EXERCISE AIM: Further down are entries; set down exactly and only the lines from the one with "[(519,108),(510,110),(513,126),(519,125),(519,108)]" up to and including the one with "[(459,393),(460,403),(475,403),(475,392),(459,393)]", dropping each picture.

SUPPLIED MATERIAL:
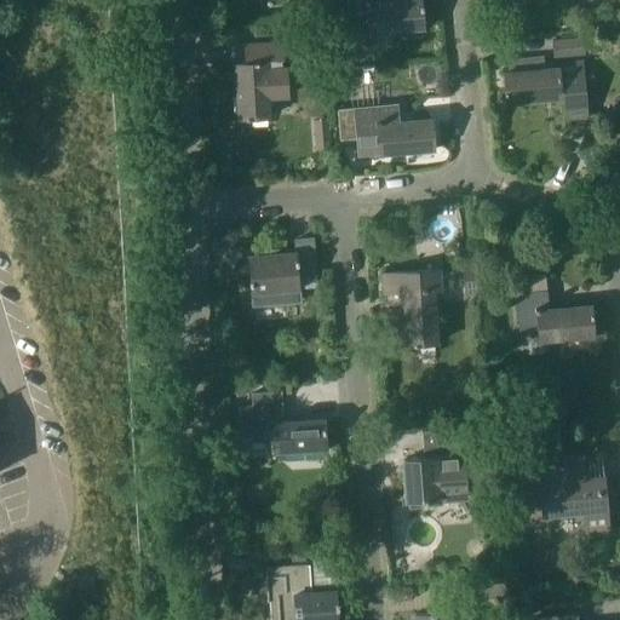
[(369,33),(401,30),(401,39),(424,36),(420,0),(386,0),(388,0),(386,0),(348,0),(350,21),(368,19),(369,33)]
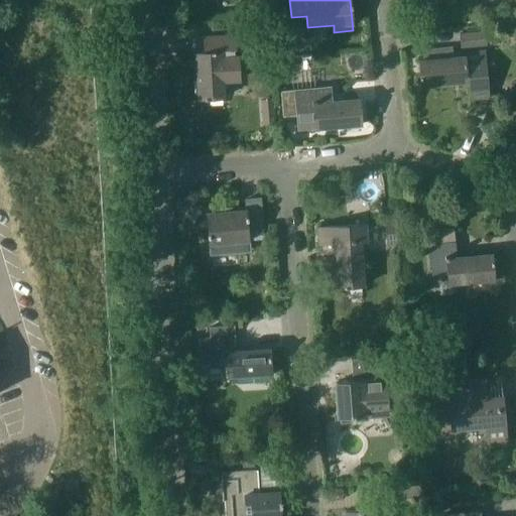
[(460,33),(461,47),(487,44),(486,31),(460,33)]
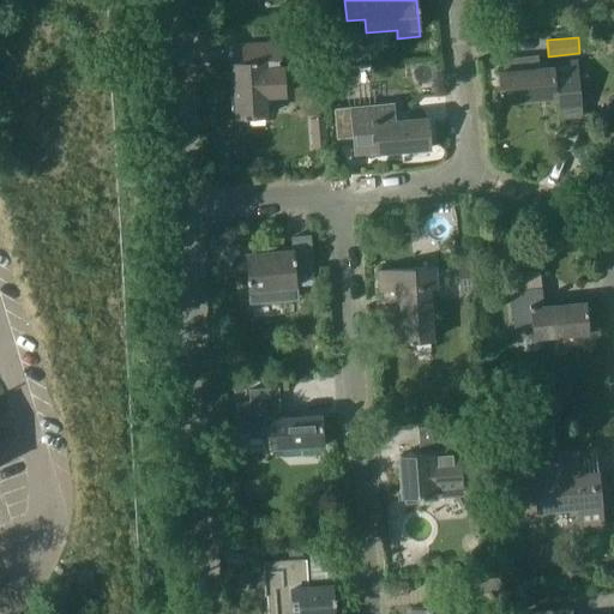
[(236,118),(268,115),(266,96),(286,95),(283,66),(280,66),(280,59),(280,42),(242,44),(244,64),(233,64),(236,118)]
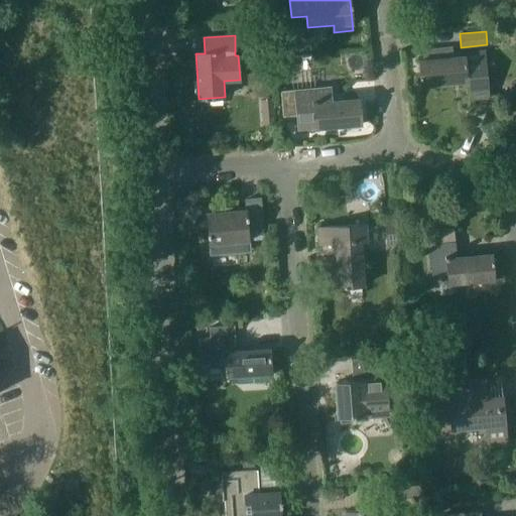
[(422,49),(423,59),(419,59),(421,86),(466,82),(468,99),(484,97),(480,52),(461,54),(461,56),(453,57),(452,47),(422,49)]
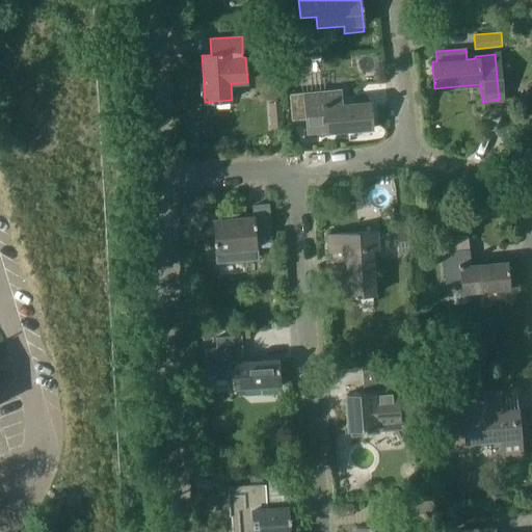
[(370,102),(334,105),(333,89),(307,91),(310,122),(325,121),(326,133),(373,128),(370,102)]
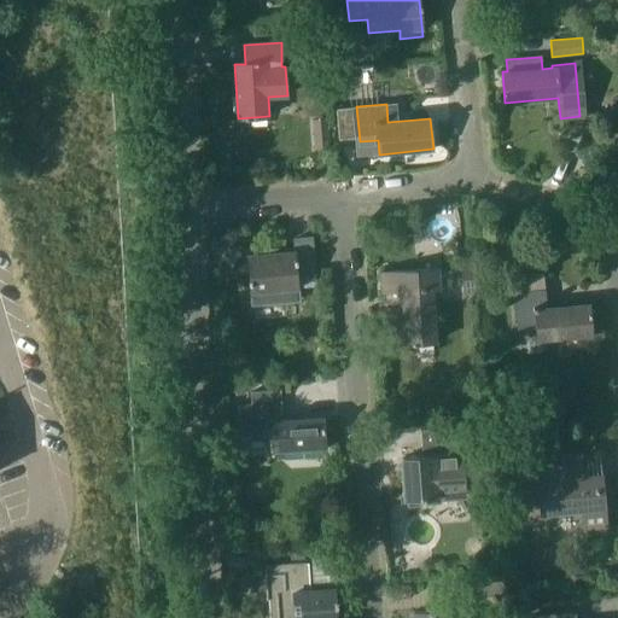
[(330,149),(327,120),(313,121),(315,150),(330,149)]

* * *

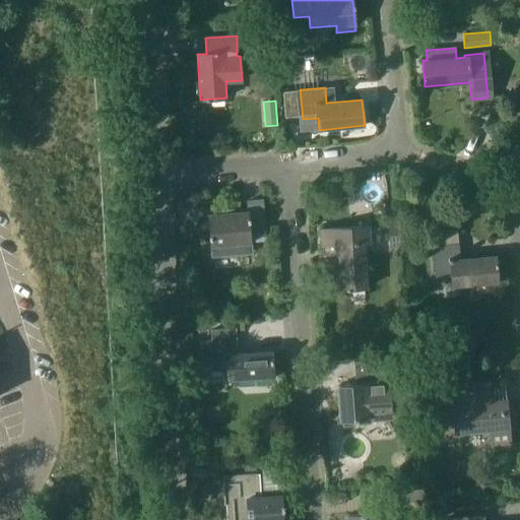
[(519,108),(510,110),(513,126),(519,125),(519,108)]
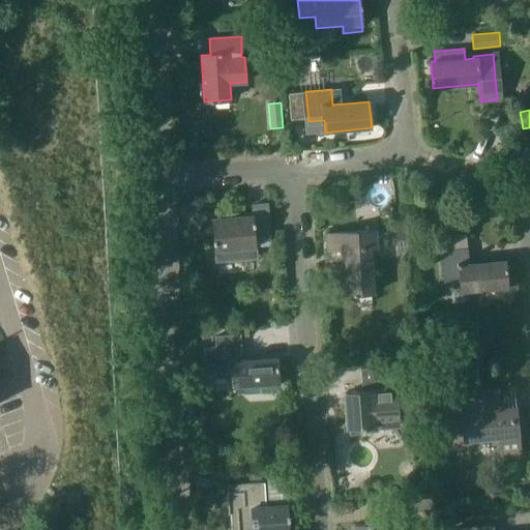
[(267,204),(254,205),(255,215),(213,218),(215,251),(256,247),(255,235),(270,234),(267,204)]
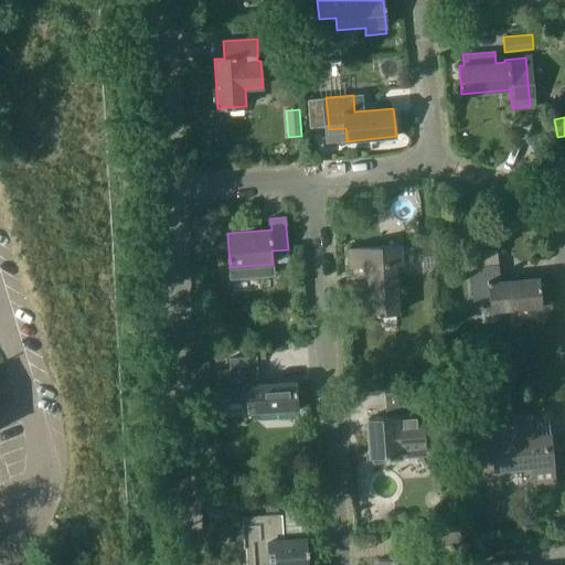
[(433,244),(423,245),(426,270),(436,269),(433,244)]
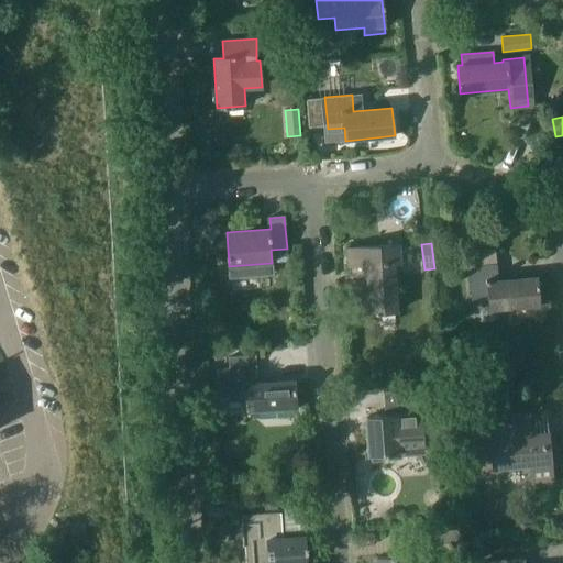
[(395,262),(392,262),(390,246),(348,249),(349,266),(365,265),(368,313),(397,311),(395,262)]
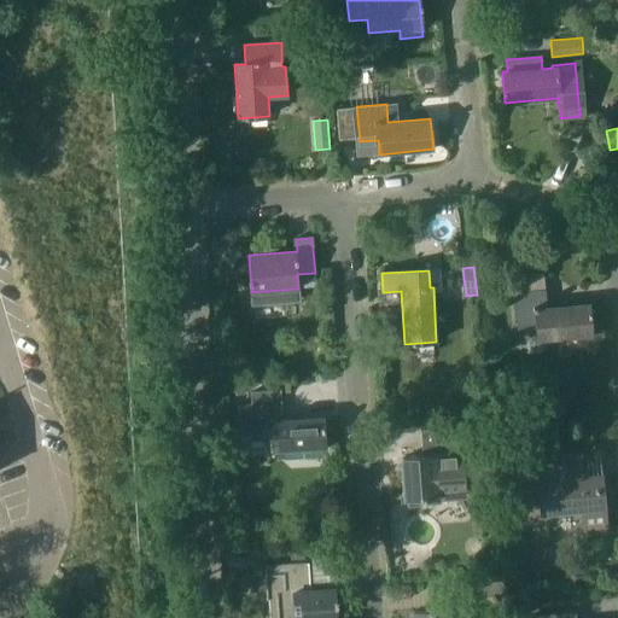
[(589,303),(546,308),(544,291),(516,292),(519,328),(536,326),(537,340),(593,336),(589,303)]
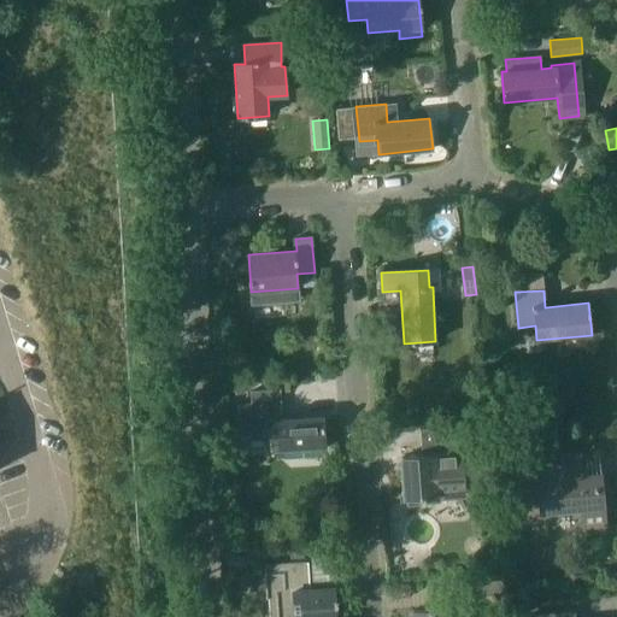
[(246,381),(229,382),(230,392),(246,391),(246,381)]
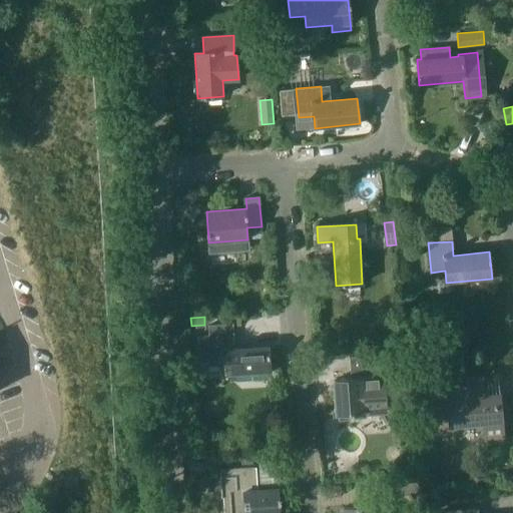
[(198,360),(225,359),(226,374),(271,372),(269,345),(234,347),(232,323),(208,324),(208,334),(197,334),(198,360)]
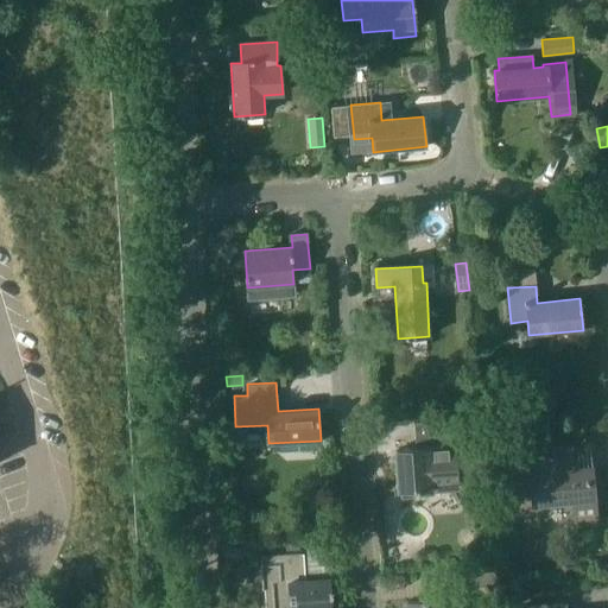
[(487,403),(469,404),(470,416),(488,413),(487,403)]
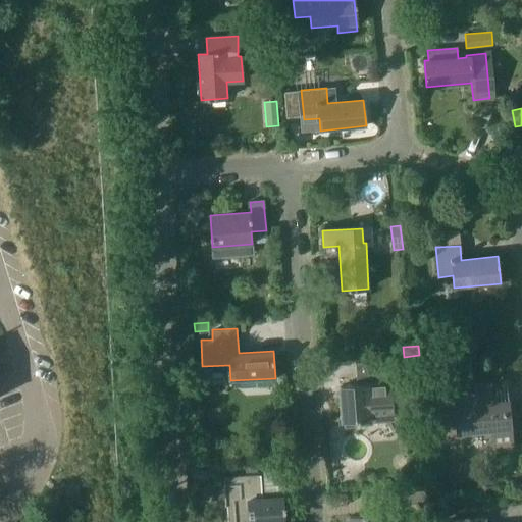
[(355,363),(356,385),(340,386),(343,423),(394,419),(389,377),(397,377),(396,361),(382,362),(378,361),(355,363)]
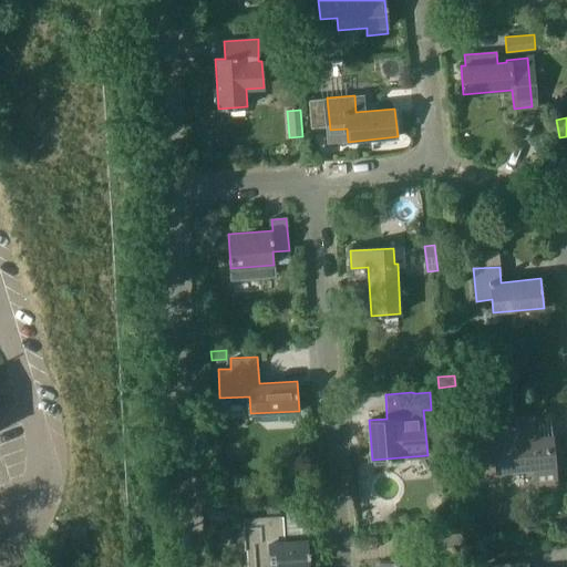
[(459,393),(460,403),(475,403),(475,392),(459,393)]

WRITTEN SOLUTION:
[(519,108),(510,110),(513,126),(519,125),(519,108)]
[(267,204),(254,205),(255,215),(213,218),(215,251),(256,247),(255,235),(270,234),(267,204)]
[(433,244),(423,245),(426,270),(436,269),(433,244)]
[(395,262),(392,262),(390,246),(348,249),(349,266),(365,265),(368,313),(397,311),(395,262)]
[(589,303),(546,308),(544,291),(516,292),(519,328),(536,326),(537,340),(593,336),(589,303)]
[(246,381),(229,382),(230,392),(246,391),(246,381)]
[(198,360),(225,359),(226,374),(271,372),(269,345),(234,347),(232,323),(208,324),(208,334),(197,334),(198,360)]
[(487,403),(469,404),(470,416),(488,413),(487,403)]
[(355,363),(356,385),(340,386),(343,423),(394,419),(389,377),(397,377),(396,361),(382,362),(378,361),(355,363)]
[(459,393),(460,403),(475,403),(475,392),(459,393)]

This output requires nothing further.